#### The data:
- - - - -
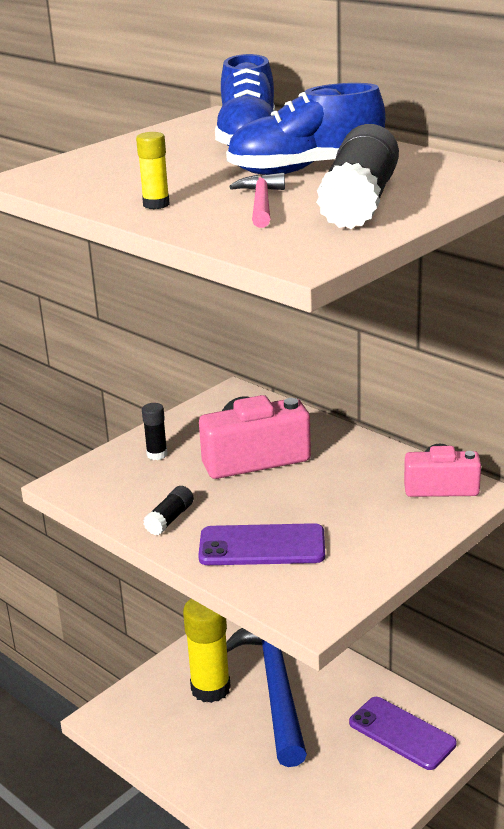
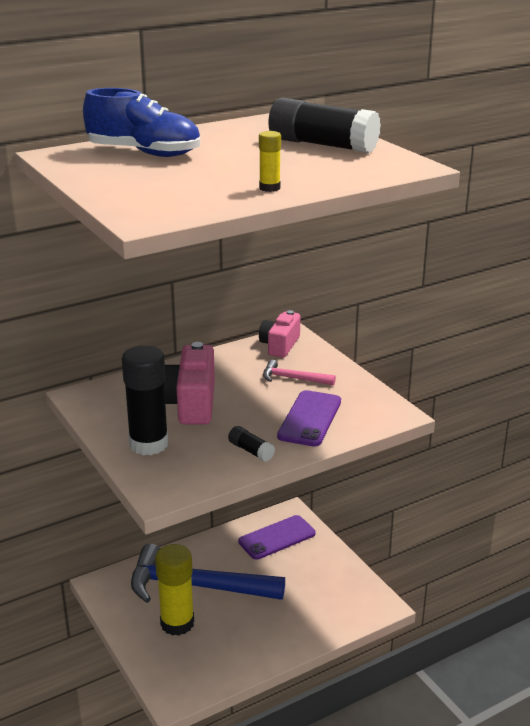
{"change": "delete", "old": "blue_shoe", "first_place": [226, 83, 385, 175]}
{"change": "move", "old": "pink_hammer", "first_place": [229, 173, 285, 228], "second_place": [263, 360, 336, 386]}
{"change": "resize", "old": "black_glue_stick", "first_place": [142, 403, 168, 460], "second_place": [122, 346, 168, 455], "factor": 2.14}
- - - - -
#### Work required:
Retype the listing above exactly. Pictures are not part of the copy.

#### Response:
{"change": "delete", "old": "blue_shoe", "first_place": [226, 83, 385, 175]}
{"change": "move", "old": "pink_hammer", "first_place": [229, 173, 285, 228], "second_place": [263, 360, 336, 386]}
{"change": "resize", "old": "black_glue_stick", "first_place": [142, 403, 168, 460], "second_place": [122, 346, 168, 455], "factor": 2.14}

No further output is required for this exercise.